### TASK ITEM
Give the entries again exactly. Skip the pictures.

Records from a collection
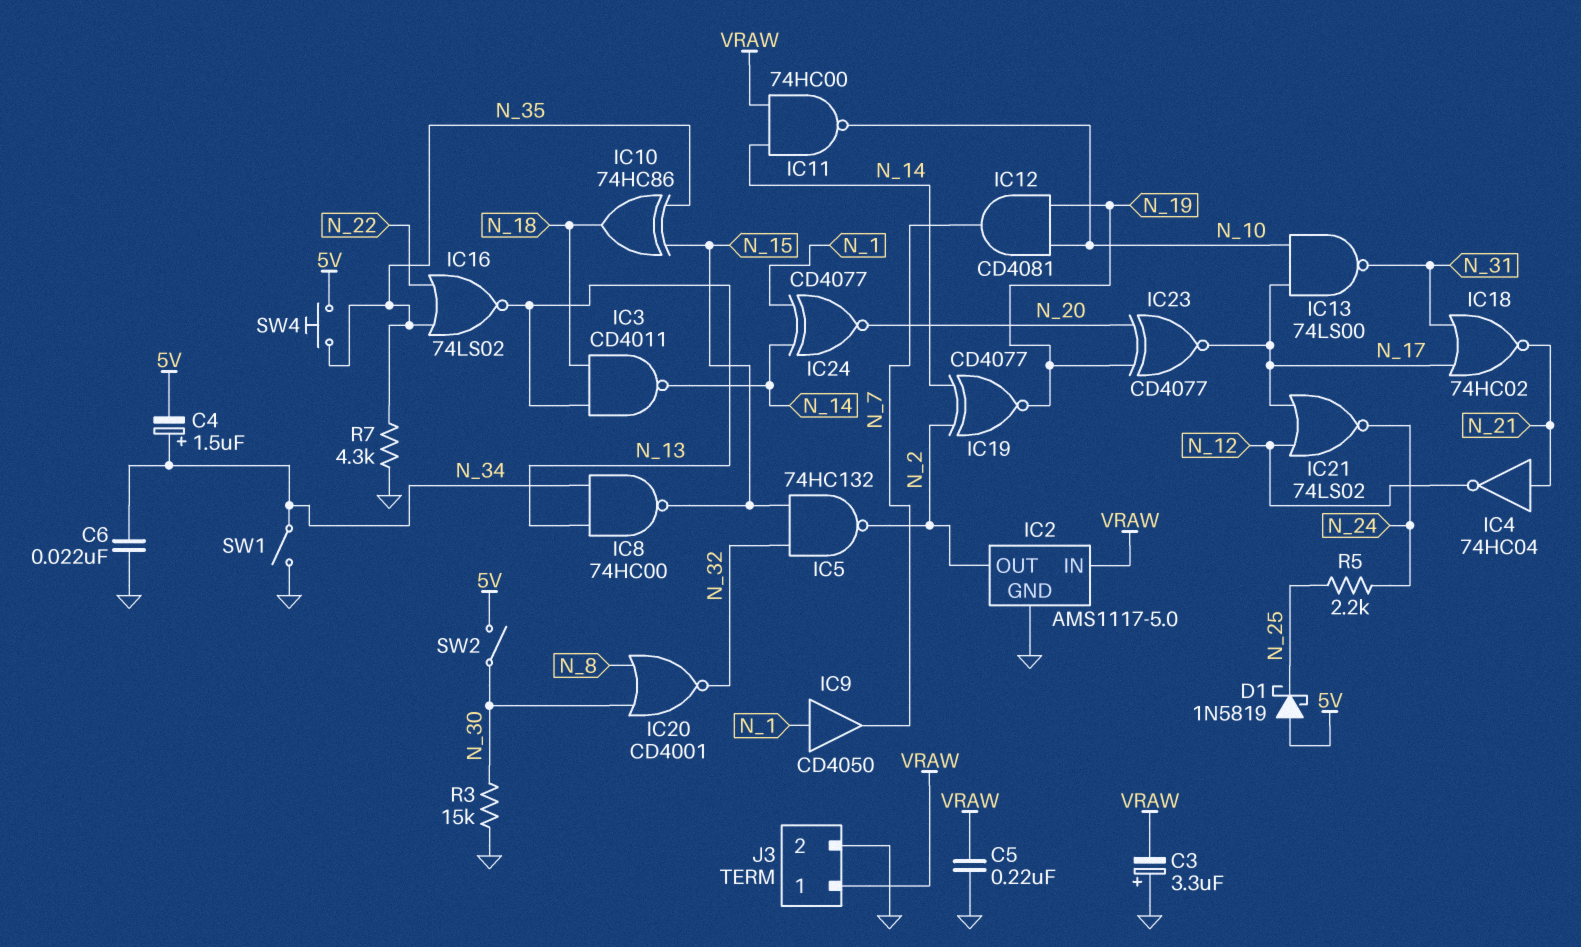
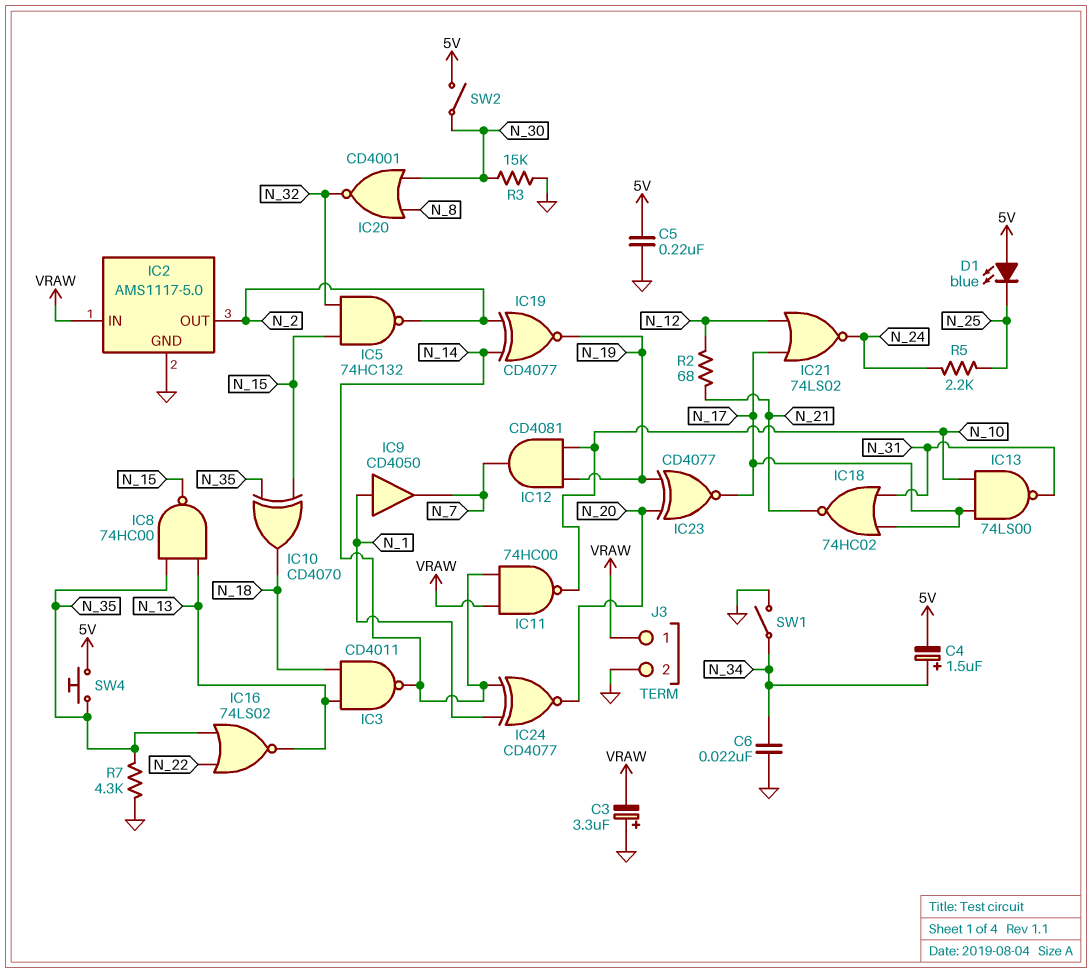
C5: 220nF (GND, VRAW) -> 220nF (5V, GND)
D1: schottky 1N5819 (A 5V, K N_25) -> LED blue (A 5V, K N_25)
IC4: NOT 74HC04 (in N_21, out N_12) -> none
IC8: NAND 74HC00 (in N_13, in N_34, out N_15) -> NAND 74HC00 (in N_13, in N_35, out N_15)
IC10: XOR 74HC86 (in N_15, in N_35, out N_18) -> XOR CD4070 (in N_15, in N_35, out N_18)
R2: none -> 68 (N_12, N_21)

### WRITTEN REPLY
C5: 220nF (GND, VRAW) -> 220nF (5V, GND)
D1: schottky 1N5819 (A 5V, K N_25) -> LED blue (A 5V, K N_25)
IC4: NOT 74HC04 (in N_21, out N_12) -> none
IC8: NAND 74HC00 (in N_13, in N_34, out N_15) -> NAND 74HC00 (in N_13, in N_35, out N_15)
IC10: XOR 74HC86 (in N_15, in N_35, out N_18) -> XOR CD4070 (in N_15, in N_35, out N_18)
R2: none -> 68 (N_12, N_21)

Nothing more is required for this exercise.